__Task goal__: Say how many lines below contain the word "mancuerna". The number is the entire reply.

Start of Data extracts

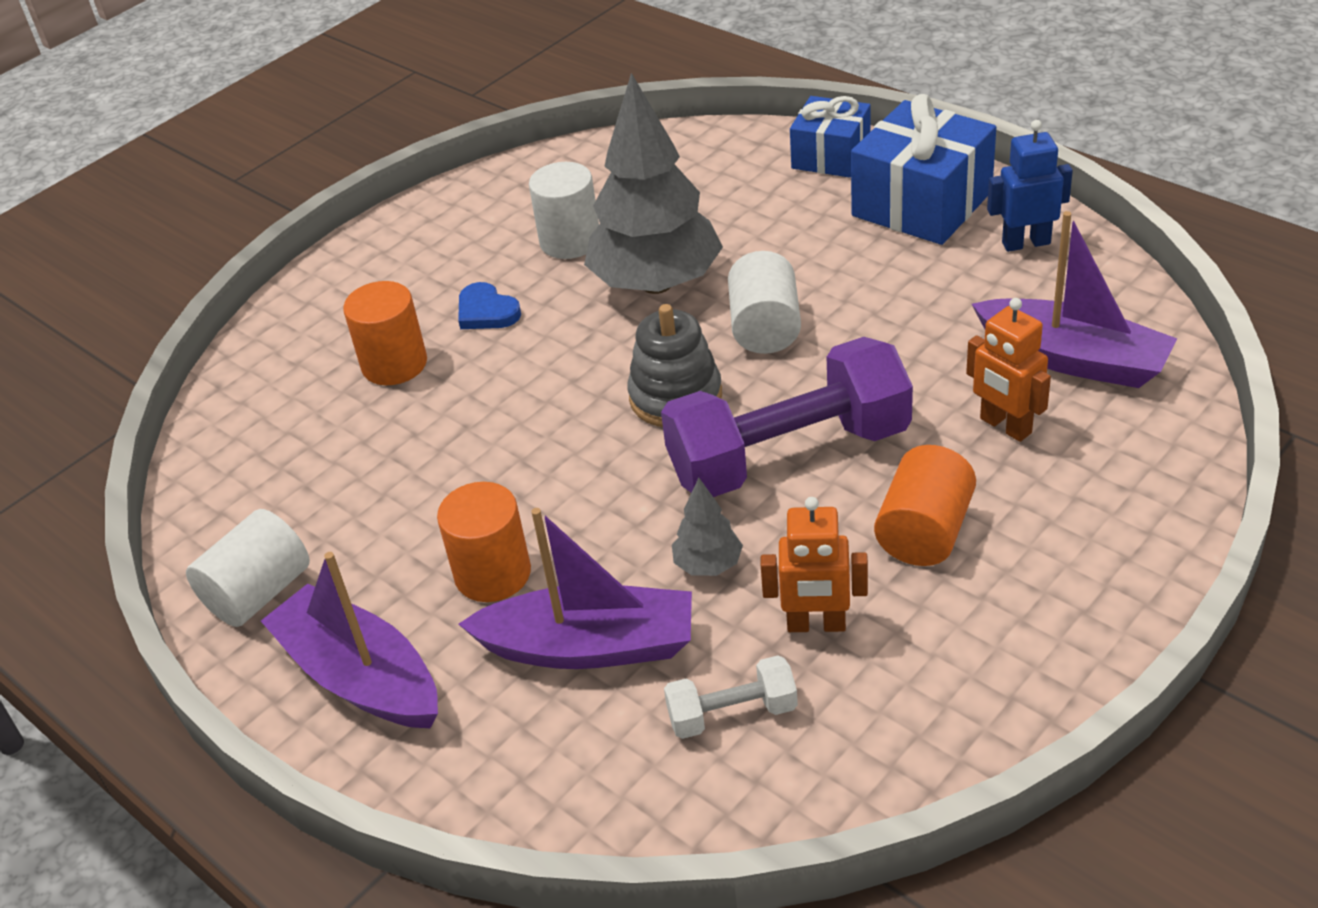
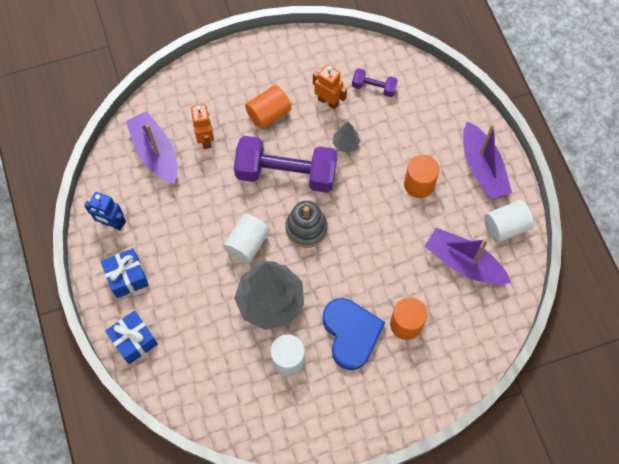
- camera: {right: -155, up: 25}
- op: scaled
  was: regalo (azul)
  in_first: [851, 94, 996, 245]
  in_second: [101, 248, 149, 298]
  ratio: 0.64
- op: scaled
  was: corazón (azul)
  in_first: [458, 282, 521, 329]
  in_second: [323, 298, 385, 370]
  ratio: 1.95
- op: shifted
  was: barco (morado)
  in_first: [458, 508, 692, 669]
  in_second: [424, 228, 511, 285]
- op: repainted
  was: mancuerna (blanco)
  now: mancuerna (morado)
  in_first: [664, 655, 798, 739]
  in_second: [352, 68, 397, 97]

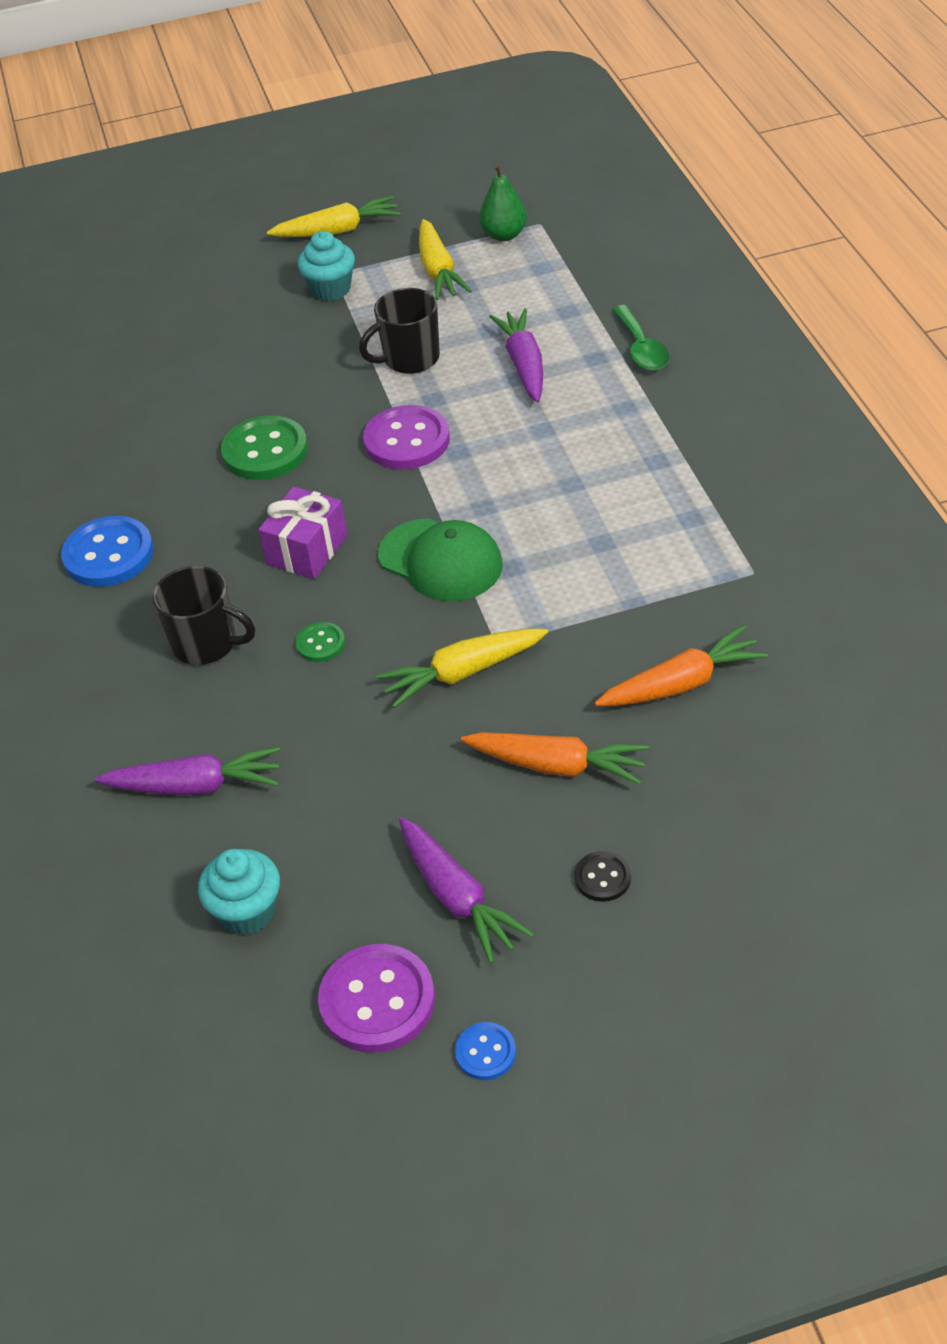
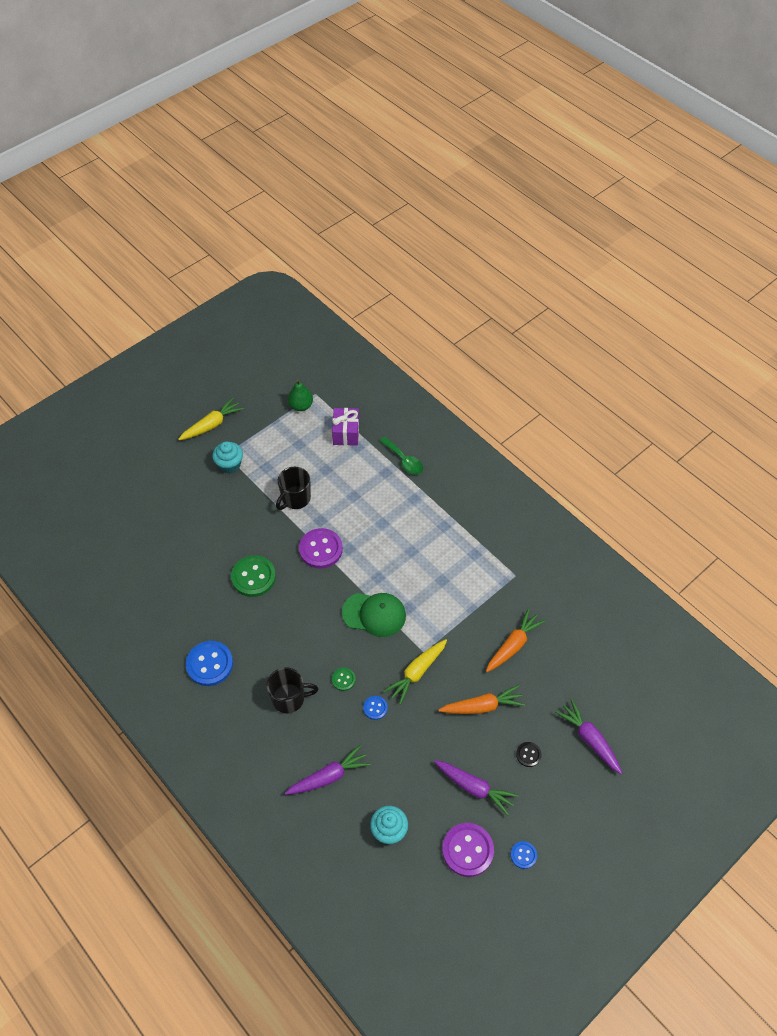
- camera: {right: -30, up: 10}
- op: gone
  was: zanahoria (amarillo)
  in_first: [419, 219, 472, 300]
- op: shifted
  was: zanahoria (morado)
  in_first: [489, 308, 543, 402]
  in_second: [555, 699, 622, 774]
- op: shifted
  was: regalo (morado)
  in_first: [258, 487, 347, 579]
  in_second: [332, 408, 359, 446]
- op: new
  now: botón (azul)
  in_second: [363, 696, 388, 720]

End of Data extracts
Start of Data extracts

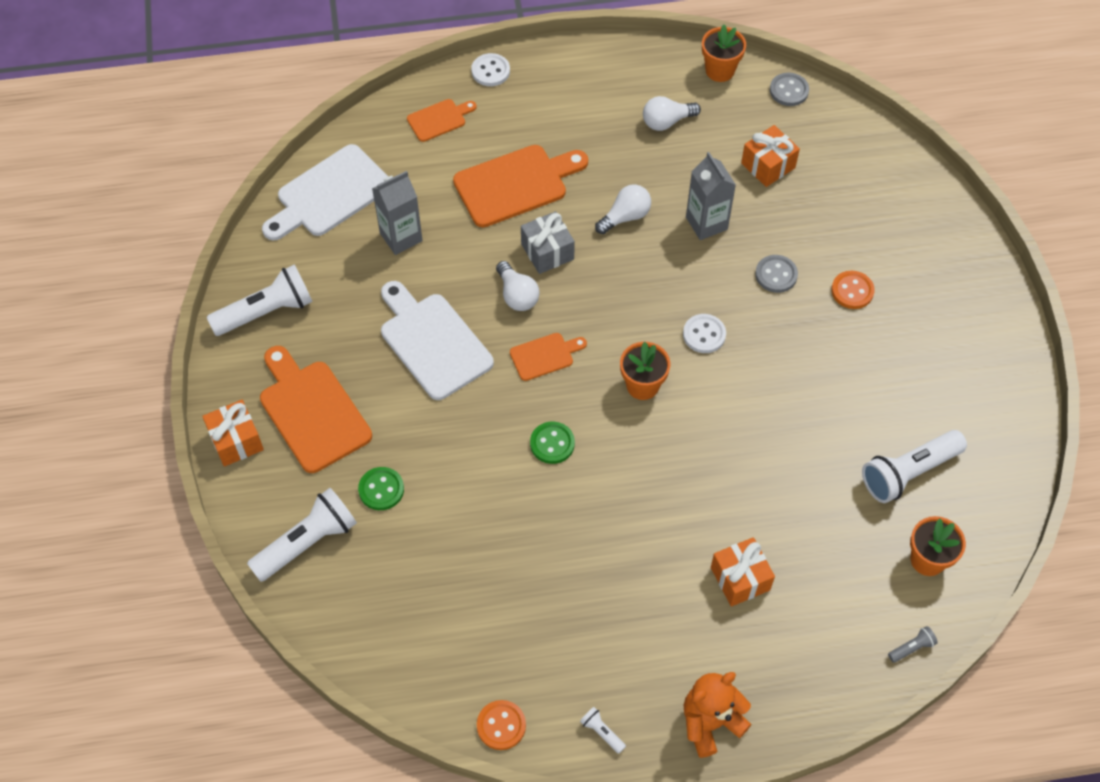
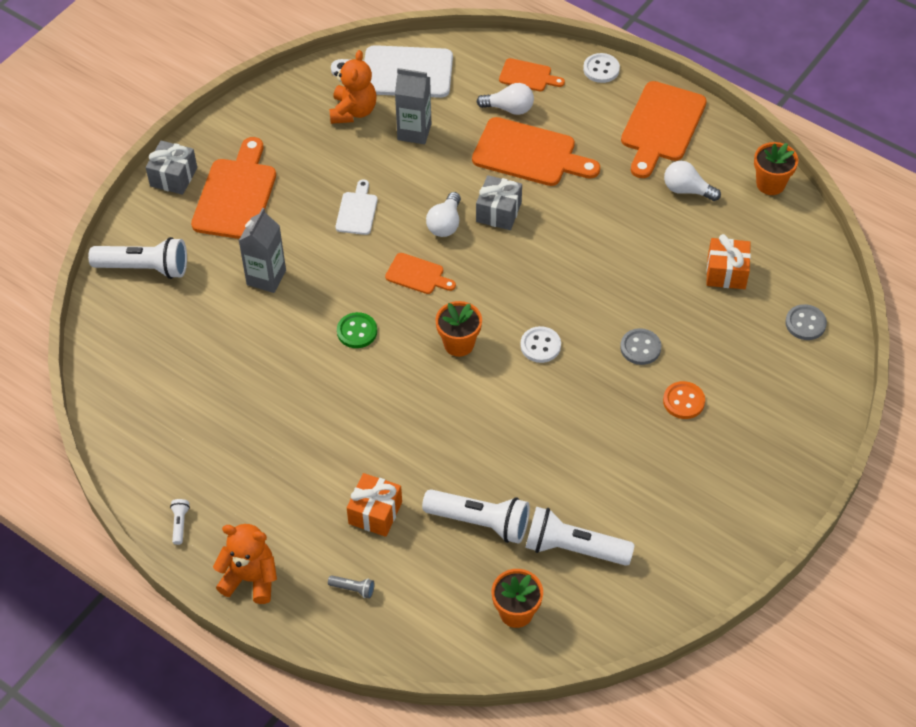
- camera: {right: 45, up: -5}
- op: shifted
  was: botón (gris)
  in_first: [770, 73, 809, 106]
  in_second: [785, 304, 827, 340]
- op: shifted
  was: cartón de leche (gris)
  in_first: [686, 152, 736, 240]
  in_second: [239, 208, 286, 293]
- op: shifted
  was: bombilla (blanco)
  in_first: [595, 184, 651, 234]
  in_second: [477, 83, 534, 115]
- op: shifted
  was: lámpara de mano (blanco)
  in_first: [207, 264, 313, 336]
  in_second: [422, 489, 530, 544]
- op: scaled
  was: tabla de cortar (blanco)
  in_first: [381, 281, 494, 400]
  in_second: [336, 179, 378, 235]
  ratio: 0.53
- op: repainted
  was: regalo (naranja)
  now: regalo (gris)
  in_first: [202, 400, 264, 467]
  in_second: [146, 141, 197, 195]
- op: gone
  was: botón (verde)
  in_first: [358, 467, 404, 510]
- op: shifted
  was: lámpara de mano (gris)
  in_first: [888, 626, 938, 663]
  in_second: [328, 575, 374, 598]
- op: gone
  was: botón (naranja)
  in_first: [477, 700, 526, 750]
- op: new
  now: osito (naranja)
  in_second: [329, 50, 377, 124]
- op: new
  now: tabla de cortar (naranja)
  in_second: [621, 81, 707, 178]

End of Data extracts

__Written response__: 2